── The records ──

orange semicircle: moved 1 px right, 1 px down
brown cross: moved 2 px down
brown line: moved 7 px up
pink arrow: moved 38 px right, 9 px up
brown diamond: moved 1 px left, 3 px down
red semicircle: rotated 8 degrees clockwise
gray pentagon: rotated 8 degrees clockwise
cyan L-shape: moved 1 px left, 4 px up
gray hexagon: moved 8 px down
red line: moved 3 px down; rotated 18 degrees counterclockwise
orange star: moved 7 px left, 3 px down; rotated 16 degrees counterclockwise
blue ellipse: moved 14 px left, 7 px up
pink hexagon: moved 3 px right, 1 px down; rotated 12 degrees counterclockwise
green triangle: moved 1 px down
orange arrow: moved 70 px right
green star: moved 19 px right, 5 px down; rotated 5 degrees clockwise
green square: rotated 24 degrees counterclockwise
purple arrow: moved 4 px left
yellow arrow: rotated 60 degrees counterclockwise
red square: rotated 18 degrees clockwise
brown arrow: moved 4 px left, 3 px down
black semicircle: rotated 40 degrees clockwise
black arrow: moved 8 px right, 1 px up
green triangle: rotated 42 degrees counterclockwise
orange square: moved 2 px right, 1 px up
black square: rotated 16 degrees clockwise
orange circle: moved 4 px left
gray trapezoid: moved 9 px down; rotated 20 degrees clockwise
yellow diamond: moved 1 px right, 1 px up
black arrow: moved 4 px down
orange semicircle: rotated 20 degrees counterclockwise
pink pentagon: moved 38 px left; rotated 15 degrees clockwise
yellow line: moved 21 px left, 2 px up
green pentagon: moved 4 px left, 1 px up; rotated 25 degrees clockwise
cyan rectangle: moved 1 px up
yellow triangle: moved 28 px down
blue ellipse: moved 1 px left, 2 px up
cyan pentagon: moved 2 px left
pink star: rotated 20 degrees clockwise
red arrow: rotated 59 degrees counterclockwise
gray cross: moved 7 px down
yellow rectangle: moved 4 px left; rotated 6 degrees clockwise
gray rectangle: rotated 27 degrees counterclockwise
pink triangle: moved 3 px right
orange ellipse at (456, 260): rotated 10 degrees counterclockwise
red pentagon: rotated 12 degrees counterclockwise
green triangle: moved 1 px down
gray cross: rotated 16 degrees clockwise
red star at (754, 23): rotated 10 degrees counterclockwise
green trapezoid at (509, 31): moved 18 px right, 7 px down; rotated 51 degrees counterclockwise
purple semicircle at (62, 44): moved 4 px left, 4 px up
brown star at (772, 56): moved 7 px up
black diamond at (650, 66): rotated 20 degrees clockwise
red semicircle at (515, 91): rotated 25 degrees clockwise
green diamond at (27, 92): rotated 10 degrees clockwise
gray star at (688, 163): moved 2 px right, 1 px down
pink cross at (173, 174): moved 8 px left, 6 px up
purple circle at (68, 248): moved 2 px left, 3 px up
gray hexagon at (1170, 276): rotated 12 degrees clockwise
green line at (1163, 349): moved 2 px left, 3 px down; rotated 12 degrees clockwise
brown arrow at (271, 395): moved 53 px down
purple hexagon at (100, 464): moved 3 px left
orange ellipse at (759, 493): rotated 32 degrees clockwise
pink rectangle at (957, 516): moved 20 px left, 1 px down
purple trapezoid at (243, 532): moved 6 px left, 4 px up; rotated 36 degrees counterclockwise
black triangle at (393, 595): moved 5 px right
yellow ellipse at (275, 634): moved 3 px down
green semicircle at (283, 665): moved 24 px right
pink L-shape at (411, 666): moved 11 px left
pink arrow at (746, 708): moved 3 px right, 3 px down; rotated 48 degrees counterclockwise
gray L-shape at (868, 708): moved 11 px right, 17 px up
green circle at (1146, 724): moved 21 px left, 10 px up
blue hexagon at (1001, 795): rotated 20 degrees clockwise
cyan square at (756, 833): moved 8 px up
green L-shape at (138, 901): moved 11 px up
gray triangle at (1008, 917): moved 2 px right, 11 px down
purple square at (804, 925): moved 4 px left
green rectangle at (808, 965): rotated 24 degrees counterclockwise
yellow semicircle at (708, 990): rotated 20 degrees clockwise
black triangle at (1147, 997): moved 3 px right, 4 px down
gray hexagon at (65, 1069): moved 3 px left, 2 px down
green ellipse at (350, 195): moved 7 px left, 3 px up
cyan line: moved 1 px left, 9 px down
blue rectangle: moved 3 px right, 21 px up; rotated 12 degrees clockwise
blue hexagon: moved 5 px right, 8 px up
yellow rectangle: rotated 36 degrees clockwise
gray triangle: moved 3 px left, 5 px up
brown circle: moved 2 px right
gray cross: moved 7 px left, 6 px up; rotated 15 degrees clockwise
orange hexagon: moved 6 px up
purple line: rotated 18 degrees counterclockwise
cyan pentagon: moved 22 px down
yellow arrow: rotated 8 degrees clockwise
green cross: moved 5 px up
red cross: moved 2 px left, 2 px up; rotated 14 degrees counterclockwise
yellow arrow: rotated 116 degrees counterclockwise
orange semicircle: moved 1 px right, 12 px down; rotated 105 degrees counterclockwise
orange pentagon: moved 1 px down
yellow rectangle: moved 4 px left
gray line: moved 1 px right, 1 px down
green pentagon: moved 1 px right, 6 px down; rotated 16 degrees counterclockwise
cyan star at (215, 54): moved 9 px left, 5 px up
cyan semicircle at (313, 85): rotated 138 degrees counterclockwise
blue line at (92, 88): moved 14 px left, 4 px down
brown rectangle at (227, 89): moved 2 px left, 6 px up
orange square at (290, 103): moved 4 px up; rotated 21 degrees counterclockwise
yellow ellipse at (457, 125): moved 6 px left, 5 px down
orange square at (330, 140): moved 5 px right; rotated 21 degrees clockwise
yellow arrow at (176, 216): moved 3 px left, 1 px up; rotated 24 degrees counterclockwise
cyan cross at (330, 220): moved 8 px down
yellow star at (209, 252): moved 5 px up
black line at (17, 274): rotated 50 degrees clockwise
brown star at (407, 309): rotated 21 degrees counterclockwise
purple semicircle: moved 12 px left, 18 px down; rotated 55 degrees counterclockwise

───

**What is expected**
Transcribe the entries above word for word, from the first line through the line containing "orange arrow: moved 70 px right", and nothing else.

**Exercise answer**
orange semicircle: moved 1 px right, 1 px down
brown cross: moved 2 px down
brown line: moved 7 px up
pink arrow: moved 38 px right, 9 px up
brown diamond: moved 1 px left, 3 px down
red semicircle: rotated 8 degrees clockwise
gray pentagon: rotated 8 degrees clockwise
cyan L-shape: moved 1 px left, 4 px up
gray hexagon: moved 8 px down
red line: moved 3 px down; rotated 18 degrees counterclockwise
orange star: moved 7 px left, 3 px down; rotated 16 degrees counterclockwise
blue ellipse: moved 14 px left, 7 px up
pink hexagon: moved 3 px right, 1 px down; rotated 12 degrees counterclockwise
green triangle: moved 1 px down
orange arrow: moved 70 px right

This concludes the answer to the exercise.